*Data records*
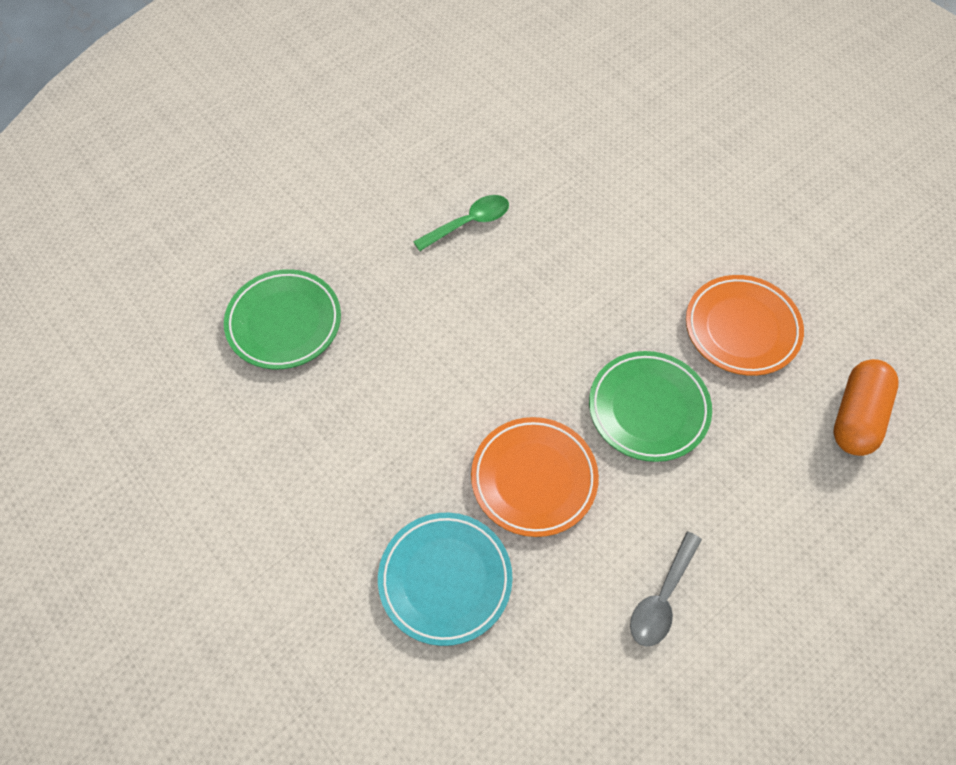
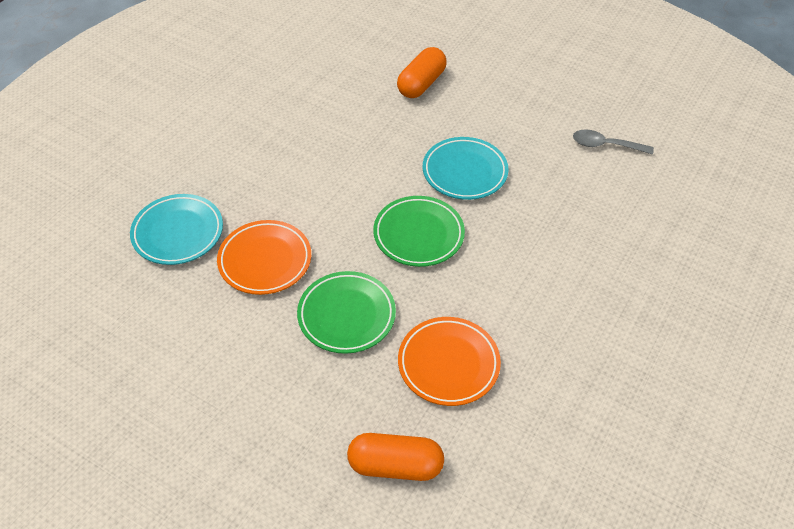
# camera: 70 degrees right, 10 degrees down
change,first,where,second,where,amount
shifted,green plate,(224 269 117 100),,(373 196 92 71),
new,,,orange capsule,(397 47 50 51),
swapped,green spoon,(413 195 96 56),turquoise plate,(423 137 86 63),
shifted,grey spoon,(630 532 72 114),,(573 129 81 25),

*Assignment*
Work through the records line by line and tally those holding "shifted". Reply with the number alone.

*Your solution*
2